Turn these lines into a numbered list, leaving out any blank lines.
==== DATA FOR THE TASK
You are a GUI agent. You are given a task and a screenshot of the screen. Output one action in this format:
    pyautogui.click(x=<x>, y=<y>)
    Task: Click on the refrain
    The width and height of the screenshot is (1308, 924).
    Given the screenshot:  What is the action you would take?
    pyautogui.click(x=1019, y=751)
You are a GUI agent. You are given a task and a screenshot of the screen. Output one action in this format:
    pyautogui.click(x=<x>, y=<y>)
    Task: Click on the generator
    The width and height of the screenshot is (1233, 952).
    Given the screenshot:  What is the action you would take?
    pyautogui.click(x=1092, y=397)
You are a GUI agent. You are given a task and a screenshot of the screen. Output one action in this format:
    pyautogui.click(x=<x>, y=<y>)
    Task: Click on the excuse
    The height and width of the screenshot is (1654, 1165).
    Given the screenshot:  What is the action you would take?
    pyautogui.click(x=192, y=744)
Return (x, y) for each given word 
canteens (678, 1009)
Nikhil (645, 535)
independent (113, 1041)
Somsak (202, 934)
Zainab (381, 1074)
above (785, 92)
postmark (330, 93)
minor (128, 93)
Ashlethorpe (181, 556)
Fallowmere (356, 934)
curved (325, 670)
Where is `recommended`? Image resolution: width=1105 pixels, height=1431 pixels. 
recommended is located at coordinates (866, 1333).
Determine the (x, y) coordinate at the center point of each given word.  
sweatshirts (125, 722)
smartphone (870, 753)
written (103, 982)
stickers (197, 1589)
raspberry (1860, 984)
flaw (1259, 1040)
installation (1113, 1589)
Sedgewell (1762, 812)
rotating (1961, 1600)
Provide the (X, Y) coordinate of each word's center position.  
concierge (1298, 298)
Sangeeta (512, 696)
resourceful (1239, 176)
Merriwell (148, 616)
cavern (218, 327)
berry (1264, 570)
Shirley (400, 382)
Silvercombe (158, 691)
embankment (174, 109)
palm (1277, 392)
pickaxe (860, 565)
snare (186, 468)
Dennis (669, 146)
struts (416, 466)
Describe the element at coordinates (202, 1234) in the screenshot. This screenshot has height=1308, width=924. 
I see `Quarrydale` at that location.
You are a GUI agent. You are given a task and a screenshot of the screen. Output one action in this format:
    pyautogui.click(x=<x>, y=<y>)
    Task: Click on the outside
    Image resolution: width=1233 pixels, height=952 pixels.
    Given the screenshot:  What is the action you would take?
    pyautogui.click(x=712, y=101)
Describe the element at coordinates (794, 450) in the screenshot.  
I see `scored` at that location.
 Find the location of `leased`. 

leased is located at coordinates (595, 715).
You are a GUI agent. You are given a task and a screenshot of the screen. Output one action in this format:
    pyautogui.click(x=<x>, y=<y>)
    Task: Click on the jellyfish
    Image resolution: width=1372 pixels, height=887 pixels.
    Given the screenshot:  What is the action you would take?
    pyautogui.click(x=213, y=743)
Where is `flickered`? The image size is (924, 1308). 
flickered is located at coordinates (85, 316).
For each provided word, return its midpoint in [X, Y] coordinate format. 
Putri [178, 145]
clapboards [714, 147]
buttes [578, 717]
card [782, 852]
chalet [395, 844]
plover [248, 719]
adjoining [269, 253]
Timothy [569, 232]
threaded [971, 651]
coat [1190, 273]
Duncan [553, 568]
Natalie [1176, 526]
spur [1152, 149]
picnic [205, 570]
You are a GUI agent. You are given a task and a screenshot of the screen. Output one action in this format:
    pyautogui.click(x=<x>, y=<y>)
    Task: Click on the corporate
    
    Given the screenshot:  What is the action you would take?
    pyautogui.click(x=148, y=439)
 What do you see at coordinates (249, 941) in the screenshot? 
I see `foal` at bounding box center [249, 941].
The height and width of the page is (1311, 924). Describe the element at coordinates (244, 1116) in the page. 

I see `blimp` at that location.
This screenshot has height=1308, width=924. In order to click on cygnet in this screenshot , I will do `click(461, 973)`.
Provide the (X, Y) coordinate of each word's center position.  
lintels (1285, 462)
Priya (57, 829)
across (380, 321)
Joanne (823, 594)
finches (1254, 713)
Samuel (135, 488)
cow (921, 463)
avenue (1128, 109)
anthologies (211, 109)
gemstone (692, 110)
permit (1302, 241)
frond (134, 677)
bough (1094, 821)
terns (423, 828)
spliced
========
RESPONSE TO THE TASK »
1. You are a GUI agent. You are given a task and a screenshot of the screen. Output one action in this format:
2.     pyautogui.click(x=<x>, y=<y>)
3.     Task: Click on the refrain
4.     The width and height of the screenshot is (1308, 924).
5.     Given the screenshot:  What is the action you would take?
6.     pyautogui.click(x=1019, y=751)
7. You are a GUI agent. You are given a task and a screenshot of the screen. Output one action in this format:
8.     pyautogui.click(x=<x>, y=<y>)
9.     Task: Click on the generator
10.     The width and height of the screenshot is (1233, 952).
11.     Given the screenshot:  What is the action you would take?
12.     pyautogui.click(x=1092, y=397)
13. You are a GUI agent. You are given a task and a screenshot of the screen. Output one action in this format:
14.     pyautogui.click(x=<x>, y=<y>)
15.     Task: Click on the excuse
16.     The height and width of the screenshot is (1654, 1165).
17.     Given the screenshot:  What is the action you would take?
18.     pyautogui.click(x=192, y=744)
19. Return (x, y) for each given word 
20. canteens (678, 1009)
21. Nikhil (645, 535)
22. independent (113, 1041)
23. Somsak (202, 934)
24. Zainab (381, 1074)
25. above (785, 92)
26. postmark (330, 93)
27. minor (128, 93)
28. Ashlethorpe (181, 556)
29. Fallowmere (356, 934)
30. curved (325, 670)
31. Where is `recommended`? Image resolution: width=1105 pixels, height=1431 pixels. 
32. recommended is located at coordinates (866, 1333).
33. Determine the (x, y) coordinate at the center point of each given word.  
34. sweatshirts (125, 722)
35. smartphone (870, 753)
36. written (103, 982)
37. stickers (197, 1589)
38. raspberry (1860, 984)
39. flaw (1259, 1040)
40. installation (1113, 1589)
41. Sedgewell (1762, 812)
42. rotating (1961, 1600)
43. Provide the (X, Y) coordinate of each word's center position.  
44. concierge (1298, 298)
45. Sangeeta (512, 696)
46. resourceful (1239, 176)
47. Merriwell (148, 616)
48. cavern (218, 327)
49. berry (1264, 570)
50. Shirley (400, 382)
51. Silvercombe (158, 691)
52. embankment (174, 109)
53. palm (1277, 392)
54. pickaxe (860, 565)
55. snare (186, 468)
56. Dennis (669, 146)
57. struts (416, 466)
58. Describe the element at coordinates (202, 1234) in the screenshot. This screenshot has height=1308, width=924. 
59. I see `Quarrydale` at that location.
60. You are a GUI agent. You are given a task and a screenshot of the screen. Output one action in this format:
61.     pyautogui.click(x=<x>, y=<y>)
62.     Task: Click on the outside
63.     Image resolution: width=1233 pixels, height=952 pixels.
64.     Given the screenshot:  What is the action you would take?
65.     pyautogui.click(x=712, y=101)
66. Describe the element at coordinates (794, 450) in the screenshot.  
67. I see `scored` at that location.
68.  Find the location of `leased`. 
69. leased is located at coordinates (595, 715).
70. You are a GUI agent. You are given a task and a screenshot of the screen. Output one action in this format:
71.     pyautogui.click(x=<x>, y=<y>)
72.     Task: Click on the jellyfish
73.     Image resolution: width=1372 pixels, height=887 pixels.
74.     Given the screenshot:  What is the action you would take?
75.     pyautogui.click(x=213, y=743)
76. Where is `flickered`? The image size is (924, 1308). 
77. flickered is located at coordinates (85, 316).
78. For each provided word, return its midpoint in [X, Y] coordinate format. 
79. Putri [178, 145]
80. clapboards [714, 147]
81. buttes [578, 717]
82. card [782, 852]
83. chalet [395, 844]
84. plover [248, 719]
85. adjoining [269, 253]
86. Timothy [569, 232]
87. threaded [971, 651]
88. coat [1190, 273]
89. Duncan [553, 568]
90. Natalie [1176, 526]
91. spur [1152, 149]
92. picnic [205, 570]
93. You are a GUI agent. You are given a task and a screenshot of the screen. Output one action in this format:
94.     pyautogui.click(x=<x>, y=<y>)
95.     Task: Click on the corporate
96.     Given the screenshot:  What is the action you would take?
97.     pyautogui.click(x=148, y=439)
98.  What do you see at coordinates (249, 941) in the screenshot? 
99. I see `foal` at bounding box center [249, 941].
100. The height and width of the page is (1311, 924). Describe the element at coordinates (244, 1116) in the page. 
101. I see `blimp` at that location.
102. This screenshot has height=1308, width=924. In order to click on cygnet in this screenshot , I will do `click(461, 973)`.
103. Provide the (X, Y) coordinate of each word's center position.  
104. lintels (1285, 462)
105. Priya (57, 829)
106. across (380, 321)
107. Joanne (823, 594)
108. finches (1254, 713)
109. Samuel (135, 488)
110. cow (921, 463)
111. avenue (1128, 109)
112. anthologies (211, 109)
113. gemstone (692, 110)
114. permit (1302, 241)
115. frond (134, 677)
116. bough (1094, 821)
117. terns (423, 828)
118. spliced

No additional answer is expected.